## EXERCISE GOAL
Filter these entries so that only lines with the word "watering" remain.

(EXTRACTED ENTRIES begins)

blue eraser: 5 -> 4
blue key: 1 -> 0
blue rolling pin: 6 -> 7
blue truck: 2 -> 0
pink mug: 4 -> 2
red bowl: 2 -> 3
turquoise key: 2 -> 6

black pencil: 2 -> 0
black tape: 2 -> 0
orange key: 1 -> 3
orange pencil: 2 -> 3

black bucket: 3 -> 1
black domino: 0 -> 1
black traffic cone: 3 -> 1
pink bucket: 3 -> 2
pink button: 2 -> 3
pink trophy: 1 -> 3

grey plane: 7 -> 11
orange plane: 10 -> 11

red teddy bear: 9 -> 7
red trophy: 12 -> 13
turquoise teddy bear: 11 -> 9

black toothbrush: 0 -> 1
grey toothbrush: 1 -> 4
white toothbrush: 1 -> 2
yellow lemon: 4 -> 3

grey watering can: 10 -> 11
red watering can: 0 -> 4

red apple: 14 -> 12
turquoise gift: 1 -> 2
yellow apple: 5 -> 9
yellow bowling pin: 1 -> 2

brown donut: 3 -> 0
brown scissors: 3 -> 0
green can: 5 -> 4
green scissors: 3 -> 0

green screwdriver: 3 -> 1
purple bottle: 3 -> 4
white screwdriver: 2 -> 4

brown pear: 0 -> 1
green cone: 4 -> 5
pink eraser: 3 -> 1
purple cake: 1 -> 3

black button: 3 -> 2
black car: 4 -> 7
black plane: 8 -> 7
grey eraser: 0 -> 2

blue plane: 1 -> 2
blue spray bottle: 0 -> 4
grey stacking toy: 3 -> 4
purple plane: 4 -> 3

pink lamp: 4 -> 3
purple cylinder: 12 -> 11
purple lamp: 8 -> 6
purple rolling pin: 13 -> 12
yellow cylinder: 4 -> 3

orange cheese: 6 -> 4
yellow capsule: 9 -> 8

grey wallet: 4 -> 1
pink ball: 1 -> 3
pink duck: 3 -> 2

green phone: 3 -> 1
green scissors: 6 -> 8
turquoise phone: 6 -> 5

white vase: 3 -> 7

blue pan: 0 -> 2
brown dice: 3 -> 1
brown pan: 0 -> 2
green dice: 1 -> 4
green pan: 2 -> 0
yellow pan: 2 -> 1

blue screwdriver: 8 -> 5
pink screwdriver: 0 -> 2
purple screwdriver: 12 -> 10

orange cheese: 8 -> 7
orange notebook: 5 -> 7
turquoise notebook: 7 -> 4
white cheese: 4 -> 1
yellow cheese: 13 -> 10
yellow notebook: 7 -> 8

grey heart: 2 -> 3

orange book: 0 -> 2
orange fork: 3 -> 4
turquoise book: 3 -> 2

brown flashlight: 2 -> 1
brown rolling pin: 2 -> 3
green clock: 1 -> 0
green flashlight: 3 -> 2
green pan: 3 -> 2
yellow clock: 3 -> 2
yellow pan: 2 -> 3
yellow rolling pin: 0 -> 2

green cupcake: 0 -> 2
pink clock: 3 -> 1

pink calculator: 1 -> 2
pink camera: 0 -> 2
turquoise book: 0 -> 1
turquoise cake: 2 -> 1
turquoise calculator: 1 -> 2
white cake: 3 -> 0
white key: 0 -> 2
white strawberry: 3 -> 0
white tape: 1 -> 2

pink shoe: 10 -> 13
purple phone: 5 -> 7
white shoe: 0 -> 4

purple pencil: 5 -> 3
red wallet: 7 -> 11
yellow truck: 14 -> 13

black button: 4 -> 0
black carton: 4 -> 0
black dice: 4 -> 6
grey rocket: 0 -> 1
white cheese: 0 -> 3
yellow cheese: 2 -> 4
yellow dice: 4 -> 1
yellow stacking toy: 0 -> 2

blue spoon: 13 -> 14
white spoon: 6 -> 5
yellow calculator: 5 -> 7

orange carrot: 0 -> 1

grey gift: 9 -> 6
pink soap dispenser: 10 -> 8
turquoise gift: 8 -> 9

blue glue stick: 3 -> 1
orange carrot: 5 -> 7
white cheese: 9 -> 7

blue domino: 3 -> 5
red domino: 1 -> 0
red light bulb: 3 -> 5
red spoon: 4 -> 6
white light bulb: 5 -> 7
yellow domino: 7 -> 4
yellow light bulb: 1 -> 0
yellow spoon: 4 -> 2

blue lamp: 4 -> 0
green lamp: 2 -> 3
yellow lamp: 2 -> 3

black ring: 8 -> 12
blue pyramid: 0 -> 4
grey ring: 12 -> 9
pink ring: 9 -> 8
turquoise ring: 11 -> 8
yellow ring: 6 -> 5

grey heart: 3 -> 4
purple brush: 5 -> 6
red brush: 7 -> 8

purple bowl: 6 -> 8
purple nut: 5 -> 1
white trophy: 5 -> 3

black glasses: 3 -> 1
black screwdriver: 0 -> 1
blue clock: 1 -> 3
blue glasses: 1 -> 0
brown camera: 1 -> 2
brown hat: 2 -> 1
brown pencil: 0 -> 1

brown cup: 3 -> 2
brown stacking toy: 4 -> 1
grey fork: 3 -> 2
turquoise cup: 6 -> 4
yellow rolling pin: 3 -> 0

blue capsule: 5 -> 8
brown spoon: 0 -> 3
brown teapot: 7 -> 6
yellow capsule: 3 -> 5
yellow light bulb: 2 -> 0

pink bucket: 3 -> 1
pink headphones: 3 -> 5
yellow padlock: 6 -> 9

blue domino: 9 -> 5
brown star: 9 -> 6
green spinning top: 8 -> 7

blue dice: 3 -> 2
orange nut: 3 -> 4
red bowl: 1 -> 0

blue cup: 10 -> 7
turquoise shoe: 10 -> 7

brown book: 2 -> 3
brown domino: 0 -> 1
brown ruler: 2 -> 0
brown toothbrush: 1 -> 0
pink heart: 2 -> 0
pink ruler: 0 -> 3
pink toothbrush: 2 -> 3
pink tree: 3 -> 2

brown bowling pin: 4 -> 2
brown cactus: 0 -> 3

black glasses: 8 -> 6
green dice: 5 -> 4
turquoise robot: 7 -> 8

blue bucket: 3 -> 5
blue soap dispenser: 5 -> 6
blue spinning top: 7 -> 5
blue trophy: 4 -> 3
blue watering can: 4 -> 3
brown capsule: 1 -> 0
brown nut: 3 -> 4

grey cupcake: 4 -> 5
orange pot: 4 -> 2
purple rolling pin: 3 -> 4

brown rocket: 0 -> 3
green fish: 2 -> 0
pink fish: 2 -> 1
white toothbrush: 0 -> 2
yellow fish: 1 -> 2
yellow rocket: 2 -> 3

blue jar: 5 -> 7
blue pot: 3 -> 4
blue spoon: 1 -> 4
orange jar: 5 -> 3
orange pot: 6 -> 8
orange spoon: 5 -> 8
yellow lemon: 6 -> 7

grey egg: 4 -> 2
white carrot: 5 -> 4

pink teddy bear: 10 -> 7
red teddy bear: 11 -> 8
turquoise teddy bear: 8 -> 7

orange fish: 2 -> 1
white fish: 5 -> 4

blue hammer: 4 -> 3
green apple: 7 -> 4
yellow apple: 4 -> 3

(EXTRACTED ENTRIES ends)

## FINISHED EXERCISE
grey watering can: 10 -> 11
red watering can: 0 -> 4
blue watering can: 4 -> 3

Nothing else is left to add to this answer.